§ **Task prompt**
Print exactly, and only, the lines running from the line containing "green rectangle: (987, 1508)" through the end of the records below.

[Start of section]

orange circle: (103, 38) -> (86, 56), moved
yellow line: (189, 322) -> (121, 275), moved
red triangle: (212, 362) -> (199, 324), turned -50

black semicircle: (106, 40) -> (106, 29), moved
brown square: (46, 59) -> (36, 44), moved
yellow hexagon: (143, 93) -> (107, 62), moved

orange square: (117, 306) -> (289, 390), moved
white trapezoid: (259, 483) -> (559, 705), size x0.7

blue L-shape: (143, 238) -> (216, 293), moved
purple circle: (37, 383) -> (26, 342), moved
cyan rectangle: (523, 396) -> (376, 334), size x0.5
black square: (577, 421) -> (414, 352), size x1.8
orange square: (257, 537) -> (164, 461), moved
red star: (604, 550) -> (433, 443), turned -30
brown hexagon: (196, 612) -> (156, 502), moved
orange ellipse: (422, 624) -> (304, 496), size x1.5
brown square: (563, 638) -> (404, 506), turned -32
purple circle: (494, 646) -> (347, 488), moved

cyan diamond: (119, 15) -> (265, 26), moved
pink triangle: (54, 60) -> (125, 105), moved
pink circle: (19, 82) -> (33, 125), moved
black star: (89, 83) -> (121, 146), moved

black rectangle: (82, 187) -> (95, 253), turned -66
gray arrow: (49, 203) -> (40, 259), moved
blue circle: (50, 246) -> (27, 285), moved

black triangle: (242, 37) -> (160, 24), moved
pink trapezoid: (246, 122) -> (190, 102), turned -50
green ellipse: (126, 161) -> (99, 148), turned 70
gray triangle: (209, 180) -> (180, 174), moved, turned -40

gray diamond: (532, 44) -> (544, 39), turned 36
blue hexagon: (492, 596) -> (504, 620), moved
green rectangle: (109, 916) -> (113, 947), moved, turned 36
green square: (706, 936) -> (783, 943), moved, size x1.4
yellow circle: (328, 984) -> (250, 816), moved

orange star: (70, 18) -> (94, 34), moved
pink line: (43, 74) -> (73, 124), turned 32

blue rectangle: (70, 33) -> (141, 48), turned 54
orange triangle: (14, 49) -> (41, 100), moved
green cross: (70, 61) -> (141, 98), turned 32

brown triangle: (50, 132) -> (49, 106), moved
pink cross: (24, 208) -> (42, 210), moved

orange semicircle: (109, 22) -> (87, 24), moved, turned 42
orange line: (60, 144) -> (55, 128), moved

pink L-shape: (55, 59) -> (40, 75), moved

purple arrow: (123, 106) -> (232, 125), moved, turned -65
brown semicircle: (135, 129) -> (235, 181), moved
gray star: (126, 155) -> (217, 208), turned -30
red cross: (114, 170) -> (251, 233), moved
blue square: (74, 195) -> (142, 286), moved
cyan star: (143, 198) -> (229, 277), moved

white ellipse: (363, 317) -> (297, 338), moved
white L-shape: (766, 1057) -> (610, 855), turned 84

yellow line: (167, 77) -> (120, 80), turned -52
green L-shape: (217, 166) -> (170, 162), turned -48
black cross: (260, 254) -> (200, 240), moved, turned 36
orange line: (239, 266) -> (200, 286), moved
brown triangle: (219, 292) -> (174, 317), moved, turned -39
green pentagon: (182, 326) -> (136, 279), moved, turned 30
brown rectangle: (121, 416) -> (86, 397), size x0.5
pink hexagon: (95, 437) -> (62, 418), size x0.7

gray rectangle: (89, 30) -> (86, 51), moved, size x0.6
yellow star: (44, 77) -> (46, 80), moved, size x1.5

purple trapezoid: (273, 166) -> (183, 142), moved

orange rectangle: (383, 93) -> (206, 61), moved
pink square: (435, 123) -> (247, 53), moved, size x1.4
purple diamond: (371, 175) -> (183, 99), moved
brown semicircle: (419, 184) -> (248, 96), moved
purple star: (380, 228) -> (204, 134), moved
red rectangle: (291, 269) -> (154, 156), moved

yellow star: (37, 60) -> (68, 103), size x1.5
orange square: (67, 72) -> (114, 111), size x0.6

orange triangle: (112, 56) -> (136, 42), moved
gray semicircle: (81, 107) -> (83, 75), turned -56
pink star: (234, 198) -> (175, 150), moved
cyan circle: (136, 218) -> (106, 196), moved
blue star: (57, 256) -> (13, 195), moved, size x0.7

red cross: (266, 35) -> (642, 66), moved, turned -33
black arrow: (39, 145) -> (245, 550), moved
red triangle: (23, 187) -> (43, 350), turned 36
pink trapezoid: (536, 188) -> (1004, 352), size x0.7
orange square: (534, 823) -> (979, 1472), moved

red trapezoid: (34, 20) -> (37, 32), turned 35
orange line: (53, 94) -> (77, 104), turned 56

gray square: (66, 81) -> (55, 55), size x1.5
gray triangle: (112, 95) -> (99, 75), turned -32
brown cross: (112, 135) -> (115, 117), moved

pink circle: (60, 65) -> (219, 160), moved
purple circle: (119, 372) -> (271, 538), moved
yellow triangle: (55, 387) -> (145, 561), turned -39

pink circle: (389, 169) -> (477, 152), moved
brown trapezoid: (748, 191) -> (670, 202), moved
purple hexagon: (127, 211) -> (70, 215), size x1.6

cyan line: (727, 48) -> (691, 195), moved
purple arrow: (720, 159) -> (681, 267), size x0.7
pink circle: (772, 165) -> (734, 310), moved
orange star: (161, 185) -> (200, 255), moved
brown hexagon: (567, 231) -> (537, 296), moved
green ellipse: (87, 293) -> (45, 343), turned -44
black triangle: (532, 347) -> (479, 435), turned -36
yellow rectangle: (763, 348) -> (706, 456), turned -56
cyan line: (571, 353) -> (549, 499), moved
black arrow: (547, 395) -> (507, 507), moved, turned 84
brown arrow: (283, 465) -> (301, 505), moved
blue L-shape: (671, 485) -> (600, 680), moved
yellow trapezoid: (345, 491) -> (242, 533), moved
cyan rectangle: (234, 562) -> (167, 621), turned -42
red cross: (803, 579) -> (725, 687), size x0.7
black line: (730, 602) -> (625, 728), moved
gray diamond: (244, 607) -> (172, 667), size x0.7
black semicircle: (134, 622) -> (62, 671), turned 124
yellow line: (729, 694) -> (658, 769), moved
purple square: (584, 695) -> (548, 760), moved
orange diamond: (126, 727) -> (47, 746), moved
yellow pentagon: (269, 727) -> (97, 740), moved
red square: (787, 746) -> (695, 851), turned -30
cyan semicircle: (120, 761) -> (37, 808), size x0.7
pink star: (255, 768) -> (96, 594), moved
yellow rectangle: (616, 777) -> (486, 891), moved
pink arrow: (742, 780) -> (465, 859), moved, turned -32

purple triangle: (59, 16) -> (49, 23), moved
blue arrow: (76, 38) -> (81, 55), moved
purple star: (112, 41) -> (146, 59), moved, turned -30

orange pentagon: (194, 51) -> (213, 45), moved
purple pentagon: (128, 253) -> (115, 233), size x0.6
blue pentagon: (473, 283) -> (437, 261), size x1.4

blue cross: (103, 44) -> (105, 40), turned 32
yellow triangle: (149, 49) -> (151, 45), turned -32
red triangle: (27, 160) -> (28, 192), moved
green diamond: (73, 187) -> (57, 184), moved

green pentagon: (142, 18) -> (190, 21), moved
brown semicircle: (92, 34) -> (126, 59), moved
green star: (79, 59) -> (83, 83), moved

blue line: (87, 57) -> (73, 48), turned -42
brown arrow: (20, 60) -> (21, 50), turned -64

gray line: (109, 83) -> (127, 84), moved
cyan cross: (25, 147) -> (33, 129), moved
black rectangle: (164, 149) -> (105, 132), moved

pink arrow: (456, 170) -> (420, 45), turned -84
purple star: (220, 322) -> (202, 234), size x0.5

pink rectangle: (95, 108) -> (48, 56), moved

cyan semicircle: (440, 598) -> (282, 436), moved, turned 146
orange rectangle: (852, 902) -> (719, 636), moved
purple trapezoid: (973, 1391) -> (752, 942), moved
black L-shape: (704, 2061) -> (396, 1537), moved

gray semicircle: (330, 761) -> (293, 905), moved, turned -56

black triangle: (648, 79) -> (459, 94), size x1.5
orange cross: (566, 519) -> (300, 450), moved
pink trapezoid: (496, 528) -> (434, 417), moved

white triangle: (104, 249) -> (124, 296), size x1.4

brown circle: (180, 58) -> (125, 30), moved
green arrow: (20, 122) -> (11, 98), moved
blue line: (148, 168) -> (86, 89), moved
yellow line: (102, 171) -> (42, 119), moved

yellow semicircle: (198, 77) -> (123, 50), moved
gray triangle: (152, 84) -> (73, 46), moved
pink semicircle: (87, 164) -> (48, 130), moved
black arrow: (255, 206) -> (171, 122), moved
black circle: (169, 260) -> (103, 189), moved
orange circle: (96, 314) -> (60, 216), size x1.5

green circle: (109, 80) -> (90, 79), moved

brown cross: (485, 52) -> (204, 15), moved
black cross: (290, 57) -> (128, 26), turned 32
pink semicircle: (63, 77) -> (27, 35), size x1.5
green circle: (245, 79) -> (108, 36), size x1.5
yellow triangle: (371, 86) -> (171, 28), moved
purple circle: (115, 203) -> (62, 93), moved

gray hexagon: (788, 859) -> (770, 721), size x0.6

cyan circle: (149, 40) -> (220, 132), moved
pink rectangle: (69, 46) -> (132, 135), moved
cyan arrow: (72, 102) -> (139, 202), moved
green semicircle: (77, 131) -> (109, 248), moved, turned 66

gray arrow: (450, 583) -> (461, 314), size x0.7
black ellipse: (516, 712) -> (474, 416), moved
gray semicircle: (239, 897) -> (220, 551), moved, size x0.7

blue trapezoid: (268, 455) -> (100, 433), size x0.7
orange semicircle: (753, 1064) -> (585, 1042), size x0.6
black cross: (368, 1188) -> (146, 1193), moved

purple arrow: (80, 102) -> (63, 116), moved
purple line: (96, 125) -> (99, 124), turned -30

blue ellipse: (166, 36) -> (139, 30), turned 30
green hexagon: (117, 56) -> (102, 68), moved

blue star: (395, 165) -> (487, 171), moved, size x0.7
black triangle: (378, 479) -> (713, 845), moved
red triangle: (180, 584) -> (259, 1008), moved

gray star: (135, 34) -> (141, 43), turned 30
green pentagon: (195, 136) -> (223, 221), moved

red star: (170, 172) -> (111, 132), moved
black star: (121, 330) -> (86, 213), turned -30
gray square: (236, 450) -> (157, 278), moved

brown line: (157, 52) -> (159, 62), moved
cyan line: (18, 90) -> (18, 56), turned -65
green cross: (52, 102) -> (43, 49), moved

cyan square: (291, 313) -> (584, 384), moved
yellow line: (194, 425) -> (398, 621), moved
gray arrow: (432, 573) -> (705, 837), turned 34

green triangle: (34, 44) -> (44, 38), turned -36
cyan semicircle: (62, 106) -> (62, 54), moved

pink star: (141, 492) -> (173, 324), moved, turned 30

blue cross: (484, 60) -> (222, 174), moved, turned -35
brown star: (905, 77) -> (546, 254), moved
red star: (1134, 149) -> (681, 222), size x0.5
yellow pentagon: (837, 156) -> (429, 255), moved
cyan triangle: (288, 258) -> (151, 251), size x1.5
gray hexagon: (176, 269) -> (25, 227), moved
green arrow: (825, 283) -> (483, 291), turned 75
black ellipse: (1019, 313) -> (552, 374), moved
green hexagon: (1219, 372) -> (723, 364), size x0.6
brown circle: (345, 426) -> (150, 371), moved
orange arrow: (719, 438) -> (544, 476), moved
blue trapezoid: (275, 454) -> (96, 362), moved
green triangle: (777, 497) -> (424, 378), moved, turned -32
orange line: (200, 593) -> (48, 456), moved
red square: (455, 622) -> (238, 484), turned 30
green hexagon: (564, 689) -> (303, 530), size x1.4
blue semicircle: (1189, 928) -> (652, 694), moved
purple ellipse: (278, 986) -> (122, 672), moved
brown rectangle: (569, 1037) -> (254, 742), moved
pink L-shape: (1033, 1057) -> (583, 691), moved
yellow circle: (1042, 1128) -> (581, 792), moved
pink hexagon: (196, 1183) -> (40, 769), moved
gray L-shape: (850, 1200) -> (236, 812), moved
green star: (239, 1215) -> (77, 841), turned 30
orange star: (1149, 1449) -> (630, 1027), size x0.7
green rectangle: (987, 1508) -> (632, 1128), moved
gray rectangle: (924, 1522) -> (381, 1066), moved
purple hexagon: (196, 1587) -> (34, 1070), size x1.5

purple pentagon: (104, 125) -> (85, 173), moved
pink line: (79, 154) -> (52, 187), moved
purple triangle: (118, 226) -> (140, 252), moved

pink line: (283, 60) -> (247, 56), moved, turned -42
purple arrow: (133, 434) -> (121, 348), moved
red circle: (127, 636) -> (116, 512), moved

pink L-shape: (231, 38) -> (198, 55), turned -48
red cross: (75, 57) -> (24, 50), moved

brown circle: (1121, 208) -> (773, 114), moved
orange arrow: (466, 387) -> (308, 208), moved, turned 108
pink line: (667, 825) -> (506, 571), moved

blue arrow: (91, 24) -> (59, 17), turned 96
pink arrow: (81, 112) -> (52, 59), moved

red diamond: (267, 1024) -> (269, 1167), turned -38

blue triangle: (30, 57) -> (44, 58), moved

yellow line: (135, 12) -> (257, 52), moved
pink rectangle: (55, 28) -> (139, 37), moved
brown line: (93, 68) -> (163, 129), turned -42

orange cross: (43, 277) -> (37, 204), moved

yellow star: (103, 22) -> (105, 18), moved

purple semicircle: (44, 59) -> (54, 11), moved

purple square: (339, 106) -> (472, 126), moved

[End of section]

§ **Written answer**
green rectangle: (987, 1508) -> (632, 1128), moved
gray rectangle: (924, 1522) -> (381, 1066), moved
purple hexagon: (196, 1587) -> (34, 1070), size x1.5

purple pentagon: (104, 125) -> (85, 173), moved
pink line: (79, 154) -> (52, 187), moved
purple triangle: (118, 226) -> (140, 252), moved

pink line: (283, 60) -> (247, 56), moved, turned -42
purple arrow: (133, 434) -> (121, 348), moved
red circle: (127, 636) -> (116, 512), moved

pink L-shape: (231, 38) -> (198, 55), turned -48
red cross: (75, 57) -> (24, 50), moved

brown circle: (1121, 208) -> (773, 114), moved
orange arrow: (466, 387) -> (308, 208), moved, turned 108
pink line: (667, 825) -> (506, 571), moved

blue arrow: (91, 24) -> (59, 17), turned 96
pink arrow: (81, 112) -> (52, 59), moved

red diamond: (267, 1024) -> (269, 1167), turned -38

blue triangle: (30, 57) -> (44, 58), moved

yellow line: (135, 12) -> (257, 52), moved
pink rectangle: (55, 28) -> (139, 37), moved
brown line: (93, 68) -> (163, 129), turned -42

orange cross: (43, 277) -> (37, 204), moved

yellow star: (103, 22) -> (105, 18), moved

purple semicircle: (44, 59) -> (54, 11), moved

purple square: (339, 106) -> (472, 126), moved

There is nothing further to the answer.